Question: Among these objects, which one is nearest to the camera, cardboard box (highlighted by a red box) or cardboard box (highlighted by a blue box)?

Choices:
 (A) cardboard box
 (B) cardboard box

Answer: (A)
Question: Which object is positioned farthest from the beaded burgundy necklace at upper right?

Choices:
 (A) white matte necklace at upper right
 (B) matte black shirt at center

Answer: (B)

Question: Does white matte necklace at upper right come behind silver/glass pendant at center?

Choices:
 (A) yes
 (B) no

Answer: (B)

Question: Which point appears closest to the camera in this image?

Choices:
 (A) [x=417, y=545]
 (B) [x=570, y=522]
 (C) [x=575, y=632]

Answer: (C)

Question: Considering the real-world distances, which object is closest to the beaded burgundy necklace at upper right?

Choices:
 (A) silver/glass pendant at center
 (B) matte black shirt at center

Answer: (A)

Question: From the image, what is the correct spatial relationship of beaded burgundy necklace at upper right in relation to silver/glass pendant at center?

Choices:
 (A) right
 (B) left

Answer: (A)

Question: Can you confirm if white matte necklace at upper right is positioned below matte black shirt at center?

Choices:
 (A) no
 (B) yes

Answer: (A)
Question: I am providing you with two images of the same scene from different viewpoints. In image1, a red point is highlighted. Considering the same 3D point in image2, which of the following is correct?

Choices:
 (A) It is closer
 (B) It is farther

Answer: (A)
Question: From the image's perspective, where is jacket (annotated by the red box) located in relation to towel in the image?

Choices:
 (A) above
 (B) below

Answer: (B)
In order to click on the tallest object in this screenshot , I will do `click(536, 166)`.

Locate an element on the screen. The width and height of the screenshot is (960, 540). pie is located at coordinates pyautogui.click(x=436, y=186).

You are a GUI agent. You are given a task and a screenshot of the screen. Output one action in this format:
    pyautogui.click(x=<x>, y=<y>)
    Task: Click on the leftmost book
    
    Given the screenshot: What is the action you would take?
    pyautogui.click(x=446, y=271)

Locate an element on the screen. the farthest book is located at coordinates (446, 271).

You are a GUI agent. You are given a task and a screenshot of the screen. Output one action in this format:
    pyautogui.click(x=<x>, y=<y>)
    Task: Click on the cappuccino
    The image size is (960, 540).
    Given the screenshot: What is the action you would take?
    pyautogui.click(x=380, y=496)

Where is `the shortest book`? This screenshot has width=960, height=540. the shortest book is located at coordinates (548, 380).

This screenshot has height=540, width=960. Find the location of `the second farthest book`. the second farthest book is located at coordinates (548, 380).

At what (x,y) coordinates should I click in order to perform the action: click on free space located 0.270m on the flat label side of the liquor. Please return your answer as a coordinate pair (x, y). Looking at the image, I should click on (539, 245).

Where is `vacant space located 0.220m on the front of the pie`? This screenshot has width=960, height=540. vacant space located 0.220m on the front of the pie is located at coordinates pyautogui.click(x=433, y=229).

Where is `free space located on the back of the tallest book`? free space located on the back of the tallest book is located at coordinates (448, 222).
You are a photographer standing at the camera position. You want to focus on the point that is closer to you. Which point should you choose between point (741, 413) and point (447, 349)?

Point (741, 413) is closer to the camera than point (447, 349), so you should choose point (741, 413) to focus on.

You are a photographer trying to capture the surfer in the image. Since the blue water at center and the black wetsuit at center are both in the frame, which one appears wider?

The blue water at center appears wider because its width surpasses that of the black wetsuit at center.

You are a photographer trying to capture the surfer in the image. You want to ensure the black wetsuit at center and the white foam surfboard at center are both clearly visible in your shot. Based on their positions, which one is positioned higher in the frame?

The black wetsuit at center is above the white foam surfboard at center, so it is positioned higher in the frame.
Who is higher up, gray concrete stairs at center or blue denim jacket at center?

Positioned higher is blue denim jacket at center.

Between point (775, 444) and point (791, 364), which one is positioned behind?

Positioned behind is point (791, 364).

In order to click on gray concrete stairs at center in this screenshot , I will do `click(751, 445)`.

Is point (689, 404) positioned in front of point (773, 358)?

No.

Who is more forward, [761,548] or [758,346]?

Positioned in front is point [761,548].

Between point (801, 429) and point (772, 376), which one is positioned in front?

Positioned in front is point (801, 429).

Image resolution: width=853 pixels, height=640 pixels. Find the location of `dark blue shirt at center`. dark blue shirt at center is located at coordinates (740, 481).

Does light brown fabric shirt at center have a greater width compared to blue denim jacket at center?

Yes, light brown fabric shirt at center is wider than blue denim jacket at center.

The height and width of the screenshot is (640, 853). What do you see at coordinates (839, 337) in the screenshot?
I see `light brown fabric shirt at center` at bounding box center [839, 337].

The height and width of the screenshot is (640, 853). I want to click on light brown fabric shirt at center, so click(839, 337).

= = =

Copy out the records above word for word, from the line containing "Positioned behind is point (791, 364)." through the line containing "Who is more forward, [761,548] or [758,346]?", and nothing else.

Positioned behind is point (791, 364).

In order to click on gray concrete stairs at center in this screenshot , I will do `click(751, 445)`.

Is point (689, 404) positioned in front of point (773, 358)?

No.

Who is more forward, [761,548] or [758,346]?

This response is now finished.